## Required work
Your task is to repeat the entries below exactly and to leave their images out.

Data records:
==============================

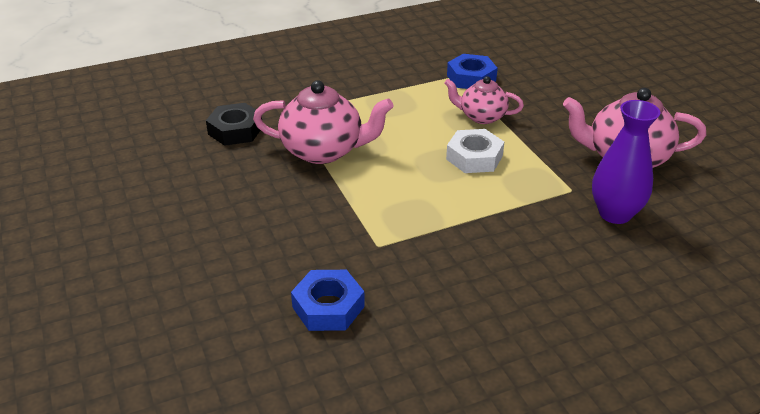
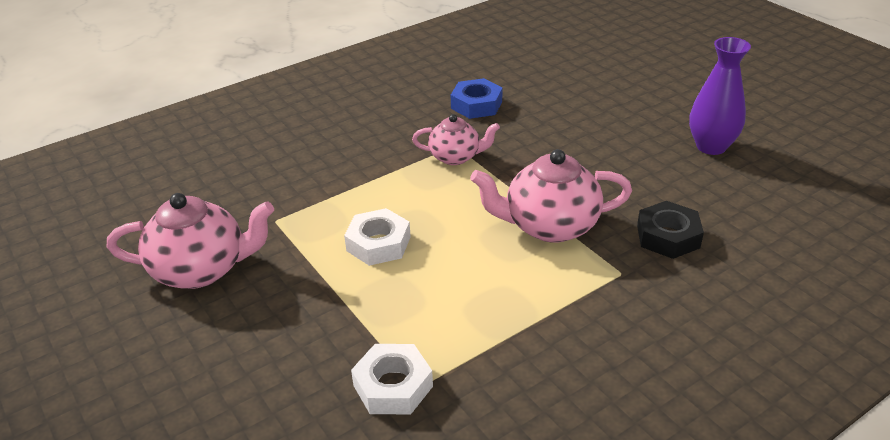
camera: 170 degrees right, 0 degrees up
(471, 78) = (393, 386): blue nut -> white nut
(481, 116) = (373, 307): pink teapot -> pink teapot (455, 157)
(615, 213) = (238, 203): purple vase -> purple vase (711, 146)

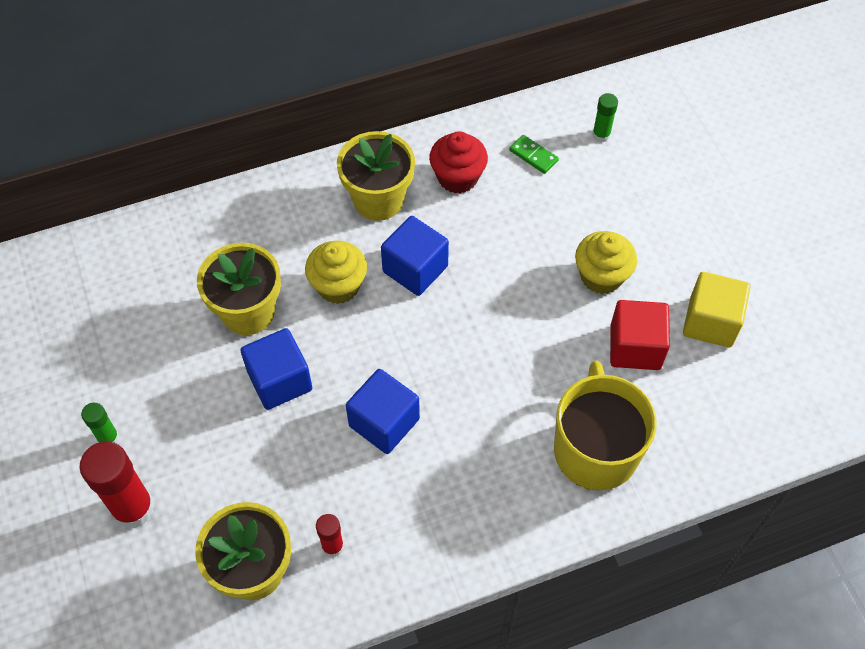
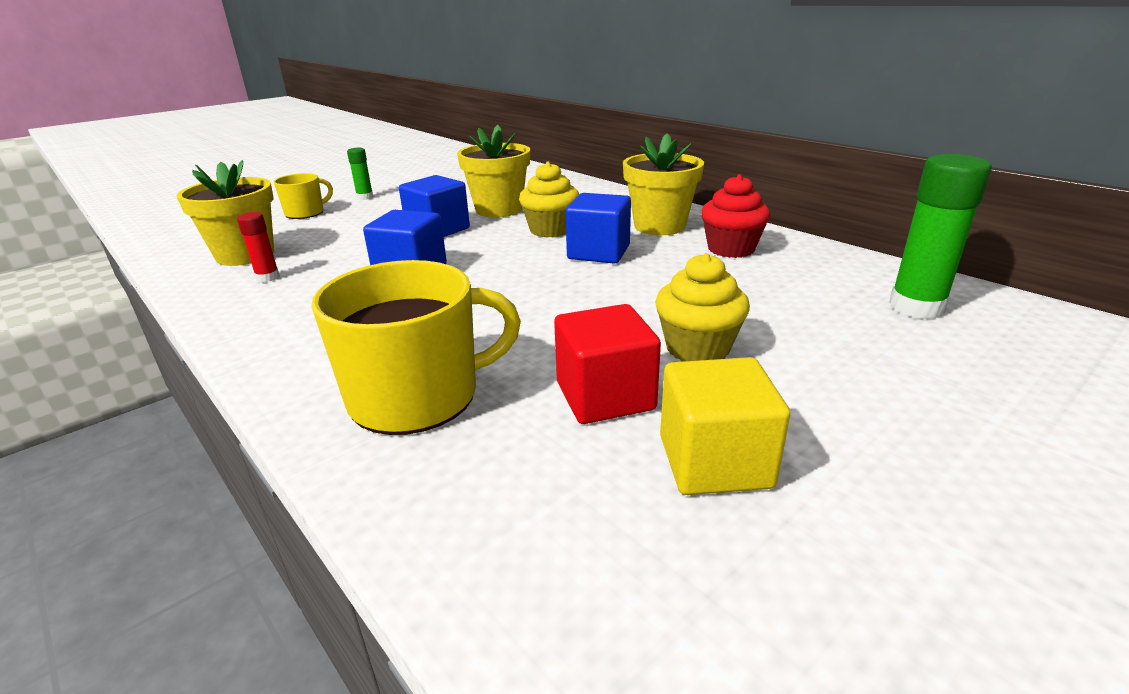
camera: 70 degrees right, 30 degrees down
(133, 508) = (305, 213): red glue stick -> yellow mug
(533, 156) = (816, 276): green domino -> none
(601, 135) = (916, 307): green glue stick -> green glue stick, size x1.91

==============================

## Exercise output
camera: 170 degrees right, 0 degrees up
(471, 78) = (393, 386): blue nut -> white nut
(481, 116) = (373, 307): pink teapot -> pink teapot (455, 157)
(615, 213) = (238, 203): purple vase -> purple vase (711, 146)

camera: 70 degrees right, 30 degrees down
(133, 508) = (305, 213): red glue stick -> yellow mug
(533, 156) = (816, 276): green domino -> none
(601, 135) = (916, 307): green glue stick -> green glue stick, size x1.91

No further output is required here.